▶ PROVIDED DATA
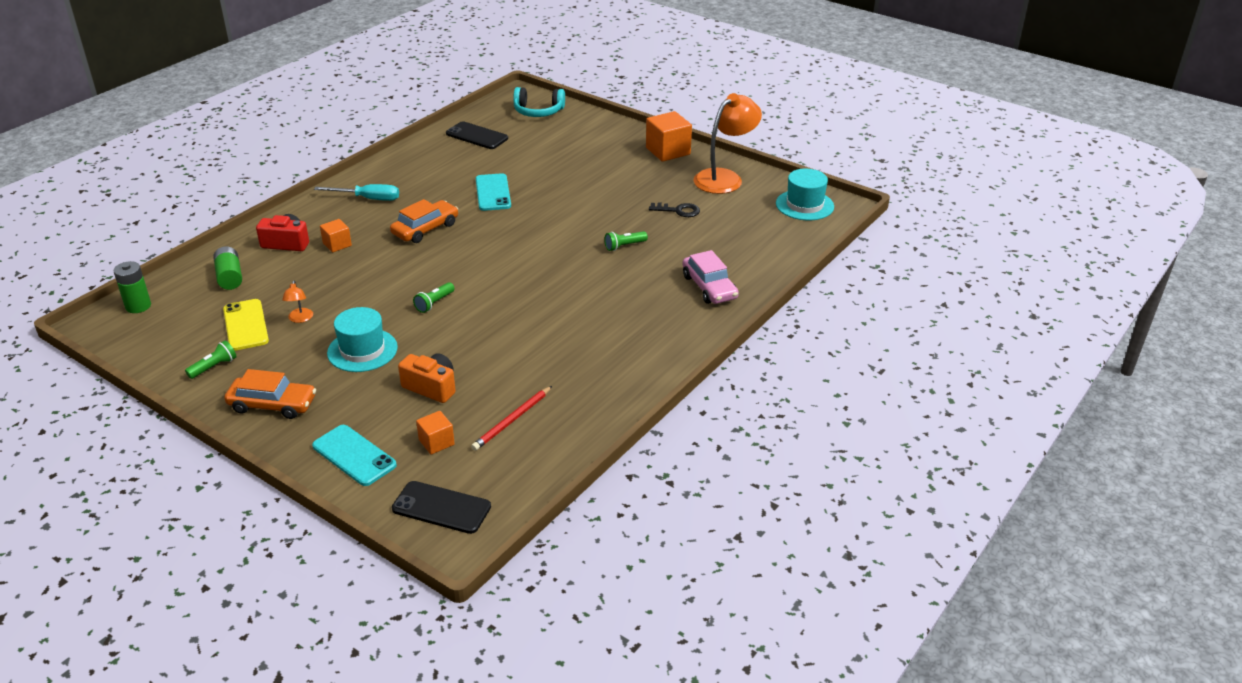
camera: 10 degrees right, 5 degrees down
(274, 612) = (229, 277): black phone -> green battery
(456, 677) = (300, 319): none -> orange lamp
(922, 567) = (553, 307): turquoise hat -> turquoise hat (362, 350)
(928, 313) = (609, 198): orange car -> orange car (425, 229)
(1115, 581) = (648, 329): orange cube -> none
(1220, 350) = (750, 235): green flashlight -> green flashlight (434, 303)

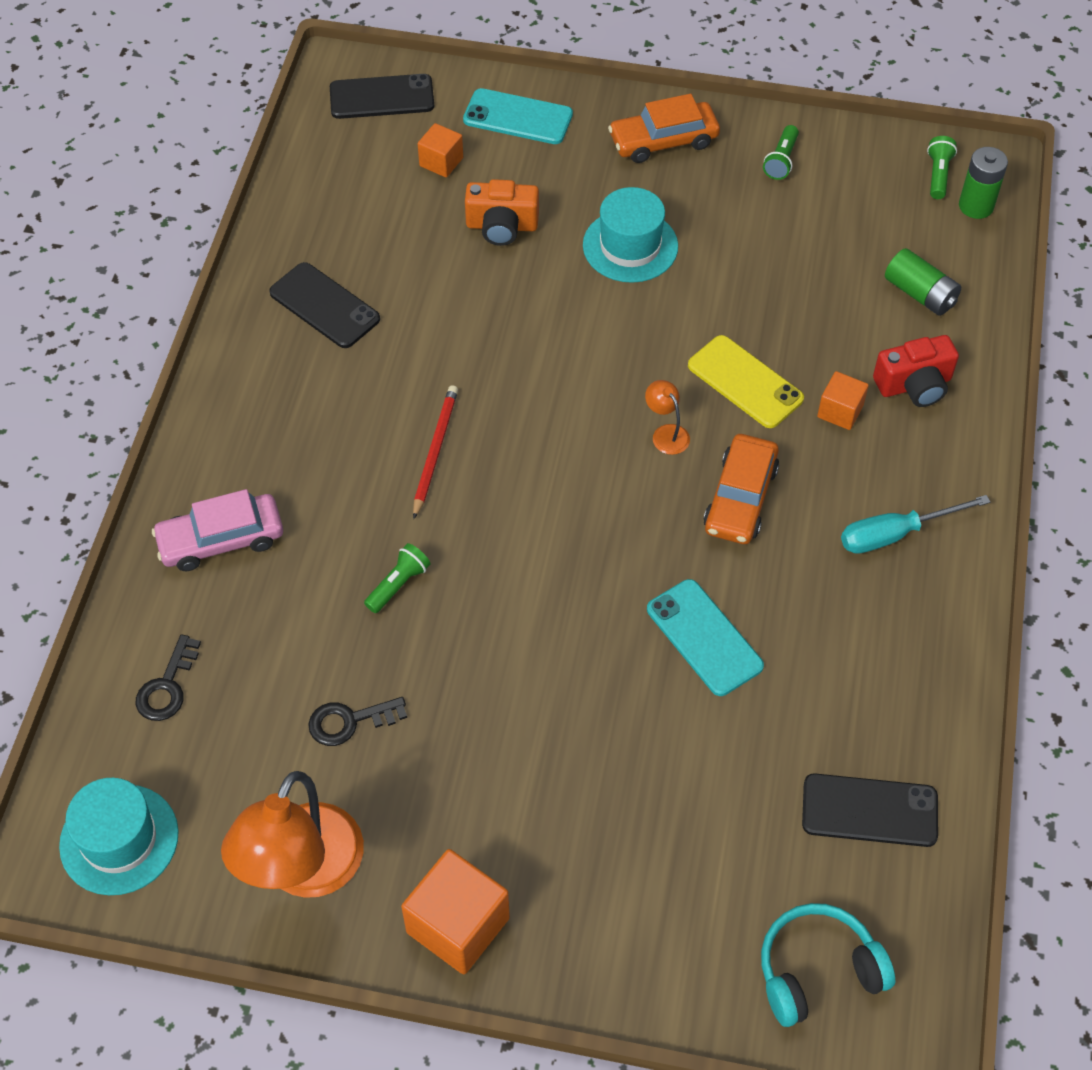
camera: 155 degrees right, 20 degrees up
(246, 325) = (811, 228): yellow phone -> yellow phone (745, 382)
(300, 319) = (754, 262): orange lamp -> orange lamp (666, 433)
(434, 303) = (603, 354): green flashlight -> green flashlight (938, 175)
(512, 420) = (374, 217): red pencil -> red pencil (435, 451)
(582, 378) = (324, 306): none -> black phone
(709, 287) = (221, 540): pink car -> pink car turned 60 degrees counterclockwise
(763, 243) = (167, 686): none -> black key

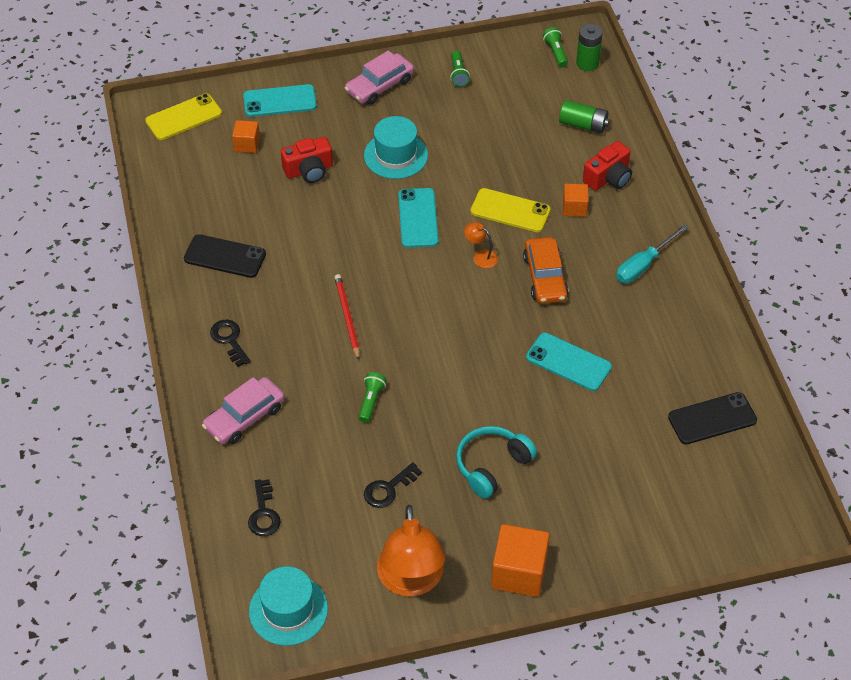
camera: 25 degrees left, 5 degrees down
(264, 424) = (229, 340): none -> black key
(382, 97) = (184, 117): black phone -> yellow phone
(502, 226) = (309, 170): orange camera -> red camera
(610, 346) = (418, 218): none -> turquoise phone
(663, 141) = (379, 86): orange car -> pink car
(817, 971) = (730, 513): turquoise headphones -> turquoise headphones (492, 466)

▶ TASK DIRECTIONS
Each line of the listing above that contains the word "orange" is to be copied.

▶ EXERCISE RESULT
(456, 677) = (300, 319): none -> orange lamp
(928, 313) = (609, 198): orange car -> orange car (425, 229)
(1115, 581) = (648, 329): orange cube -> none
(300, 319) = (754, 262): orange lamp -> orange lamp (666, 433)
(502, 226) = (309, 170): orange camera -> red camera
(663, 141) = (379, 86): orange car -> pink car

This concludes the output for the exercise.